Spatial object tracking data:
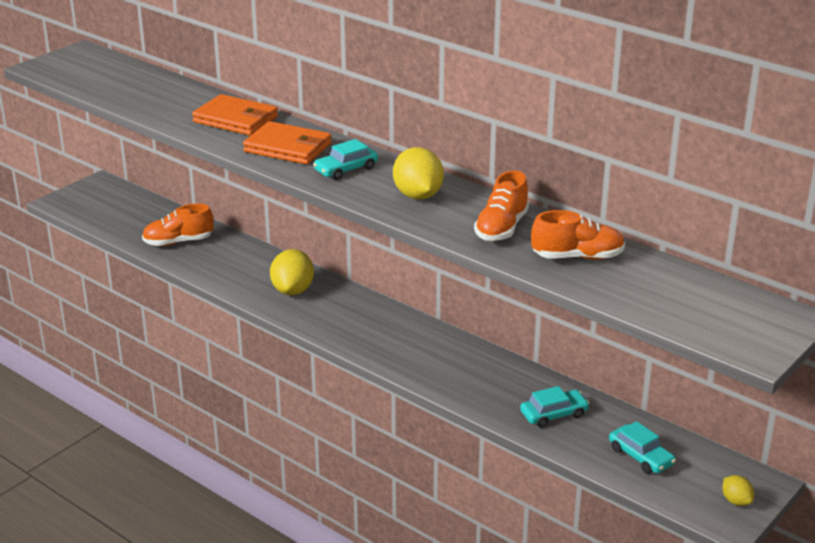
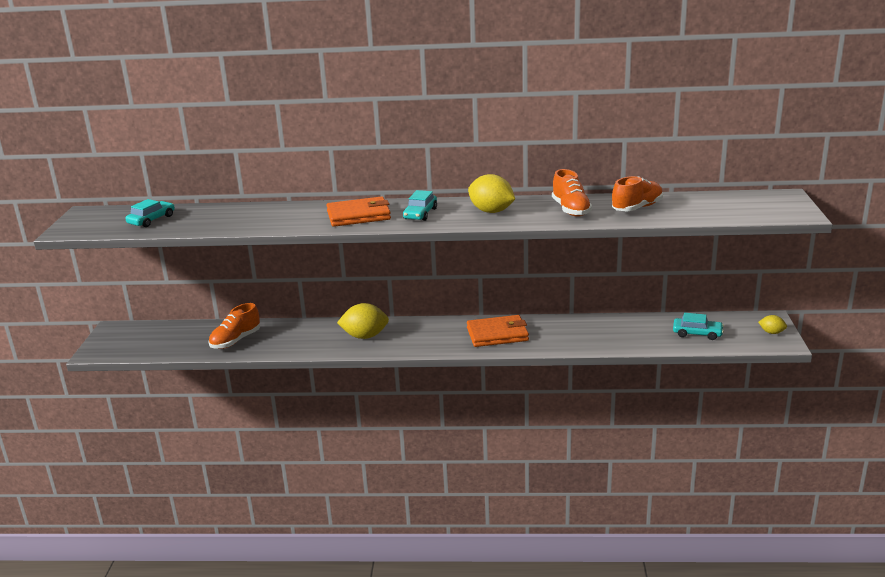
camera: 35 degrees left, 5 degrees down
(236, 119) = (291, 213): orange wallet -> orange wallet (497, 334)
(293, 290) = (365, 336): yellow lemon -> yellow lemon turned 60 degrees counterclockwise
(554, 414) = (623, 334): turquoise car -> turquoise car (151, 220)

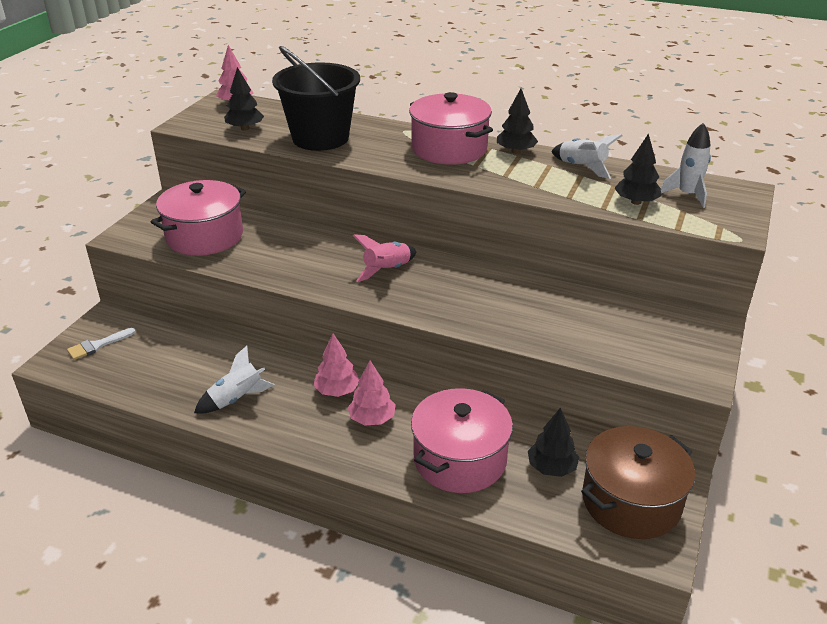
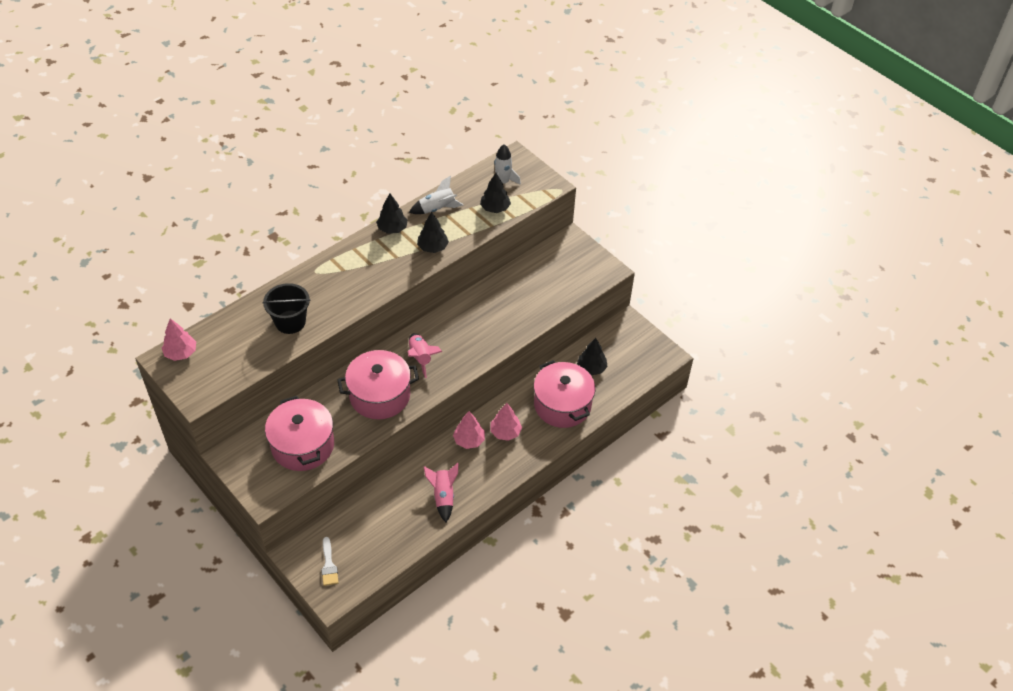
camera: 65 degrees left, 15 degrees up
(236, 399) = (443, 496): white rocket -> pink rocket
(245, 128) = (236, 361): black tree -> black tree (433, 247)
(320, 138) = (290, 322): black bucket -> black bucket, size x0.65
(449, 149) = (362, 260): pink pot -> pink pot (380, 395)
(631, 501) = (631, 348): brown pot -> none

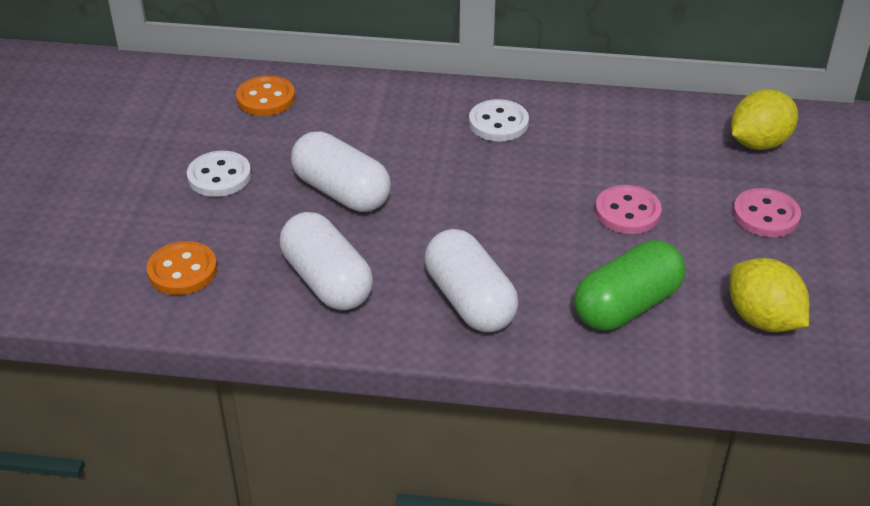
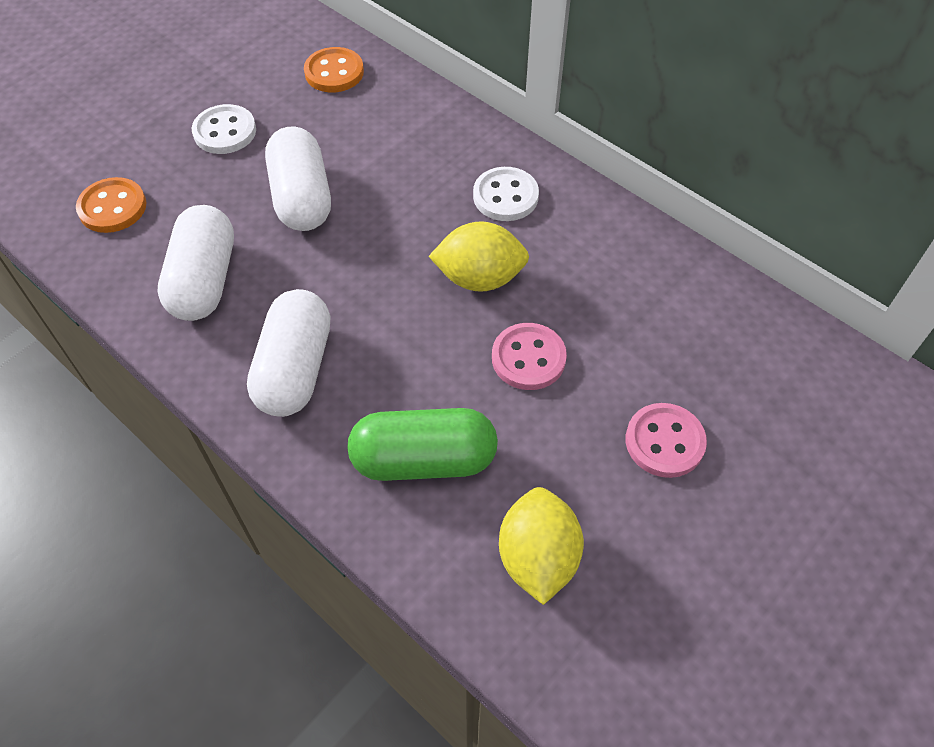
camera: 35 degrees right, 15 degrees up
(758, 143) = (744, 354): yellow lemon -> yellow lemon (479, 278)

- [WHAT IS BEING ASKED] Please copy out the entries above exactly as they appear, but skip their images.

- [SOLVED EXERCISE]
camera: 35 degrees left, 5 degrees down
(236, 119) = (291, 213): orange wallet -> orange wallet (497, 334)
(293, 290) = (365, 336): yellow lemon -> yellow lemon turned 60 degrees counterclockwise
(554, 414) = (623, 334): turquoise car -> turquoise car (151, 220)

camera: 65 degrees left, 15 degrees up
(236, 399) = (443, 496): white rocket -> pink rocket
(245, 128) = (236, 361): black tree -> black tree (433, 247)
(320, 138) = (290, 322): black bucket -> black bucket, size x0.65
(449, 149) = (362, 260): pink pot -> pink pot (380, 395)
(631, 501) = (631, 348): brown pot -> none

camera: 35 degrees right, 15 degrees up
(758, 143) = (744, 354): yellow lemon -> yellow lemon (479, 278)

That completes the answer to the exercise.